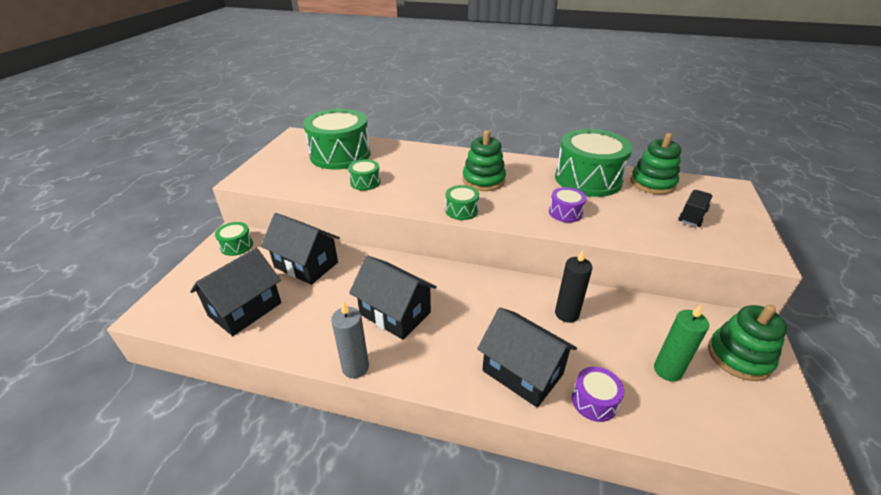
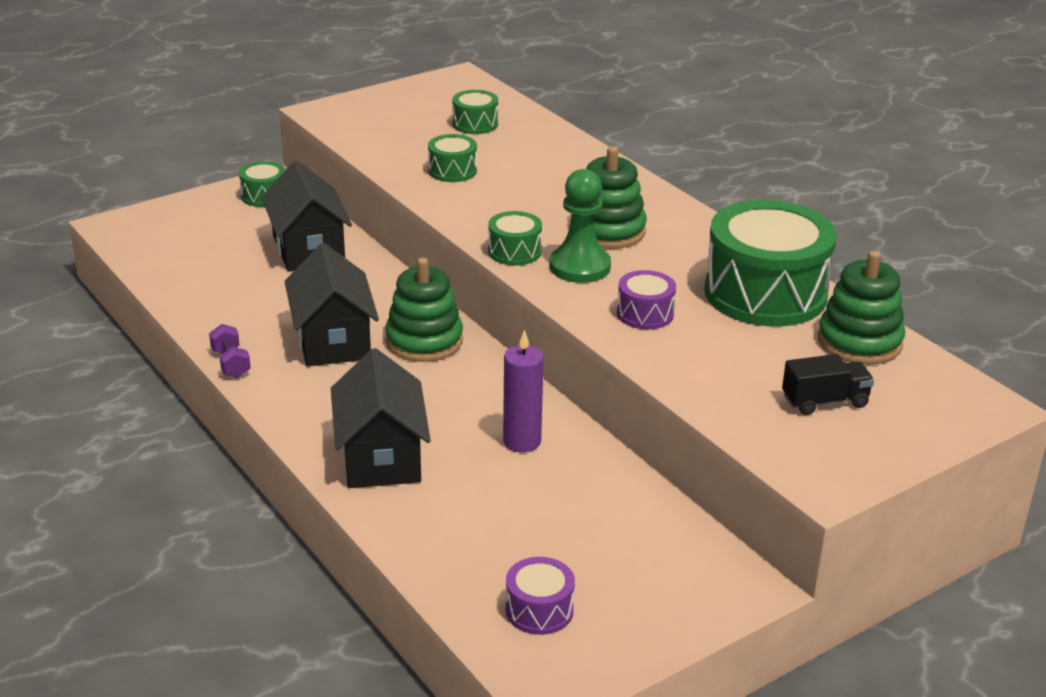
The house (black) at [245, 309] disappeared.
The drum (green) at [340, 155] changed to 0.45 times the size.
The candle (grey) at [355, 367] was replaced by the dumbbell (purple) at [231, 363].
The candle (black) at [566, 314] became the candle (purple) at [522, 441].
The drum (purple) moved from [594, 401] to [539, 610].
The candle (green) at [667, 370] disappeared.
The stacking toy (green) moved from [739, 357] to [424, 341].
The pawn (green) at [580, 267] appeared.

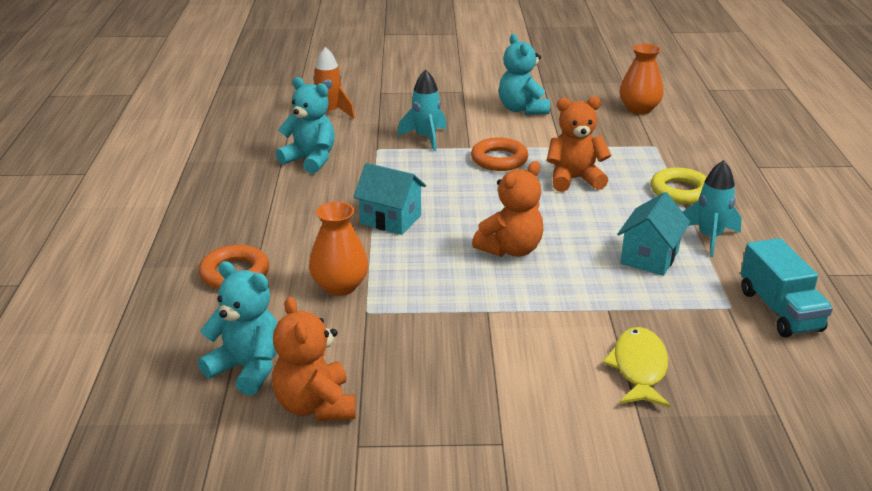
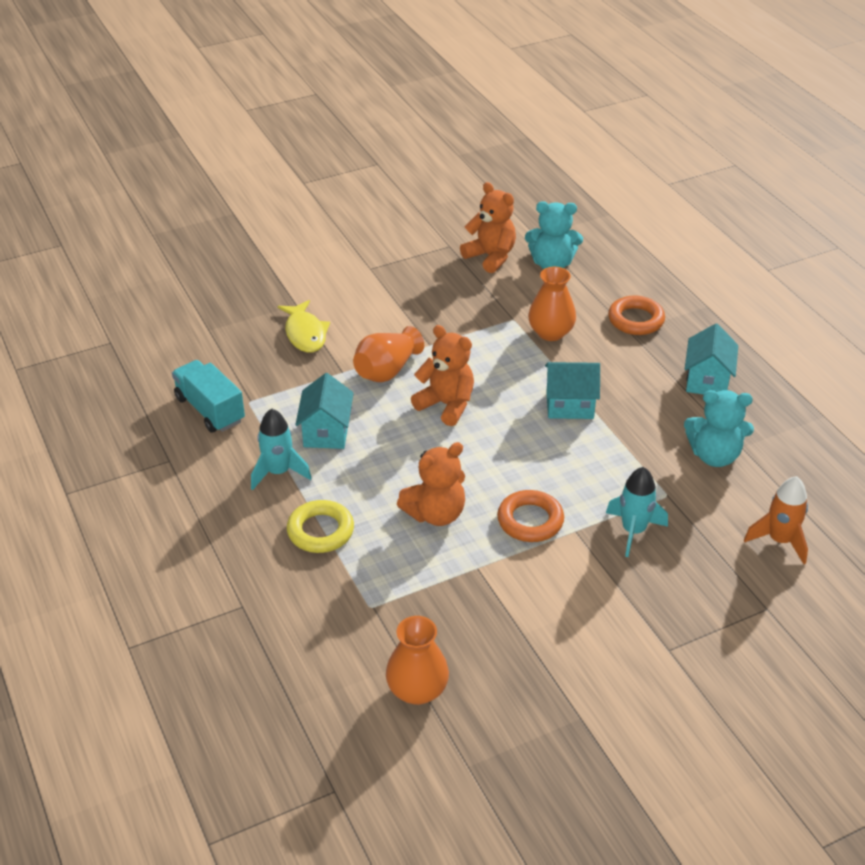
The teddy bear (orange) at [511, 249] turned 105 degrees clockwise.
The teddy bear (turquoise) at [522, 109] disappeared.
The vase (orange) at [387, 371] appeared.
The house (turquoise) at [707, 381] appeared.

#### [WHAT TO DO]
With images omitted, retype the data word for word.

#### [EXPECTED OUTPUT]
The house (black) at [245, 309] disappeared.
The drum (green) at [340, 155] changed to 0.45 times the size.
The candle (grey) at [355, 367] was replaced by the dumbbell (purple) at [231, 363].
The candle (black) at [566, 314] became the candle (purple) at [522, 441].
The drum (purple) moved from [594, 401] to [539, 610].
The candle (green) at [667, 370] disappeared.
The stacking toy (green) moved from [739, 357] to [424, 341].
The pawn (green) at [580, 267] appeared.

The teddy bear (orange) at [511, 249] turned 105 degrees clockwise.
The teddy bear (turquoise) at [522, 109] disappeared.
The vase (orange) at [387, 371] appeared.
The house (turquoise) at [707, 381] appeared.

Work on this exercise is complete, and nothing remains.